RECORD EXCERPTS START
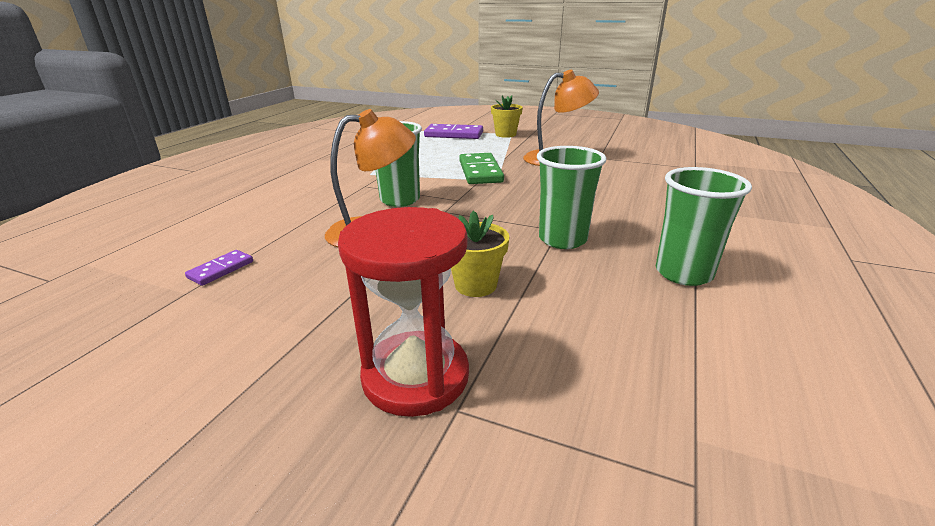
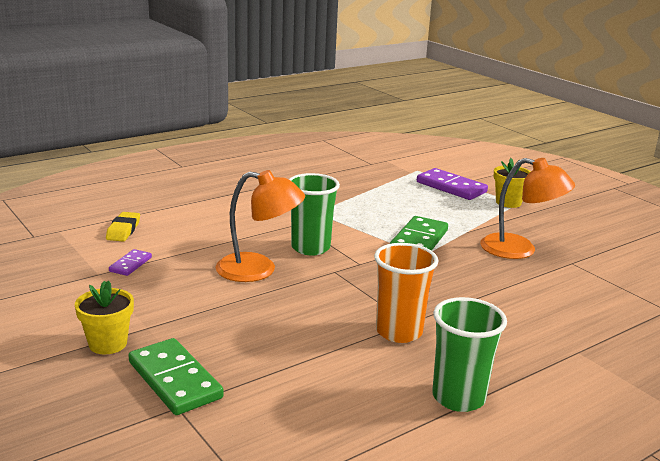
camera: 30 degrees right, 5 degrees down
(178, 239) = (123, 230): none -> yellow eraser
(221, 269) = (130, 264): purple domino -> purple domino turned 45 degrees counterclockwise
(416, 376) = (175, 380): red hourglass -> green domino
(475, 285) = (281, 340): yellow flower pot -> yellow flower pot (108, 344)
(562, 239) = (399, 332): green cup -> orange cup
RECORD EXCERPTS END
In the records above, locate every line with the string "degrees" and copy it.

camera: 30 degrees right, 5 degrees down
(221, 269) = (130, 264): purple domino -> purple domino turned 45 degrees counterclockwise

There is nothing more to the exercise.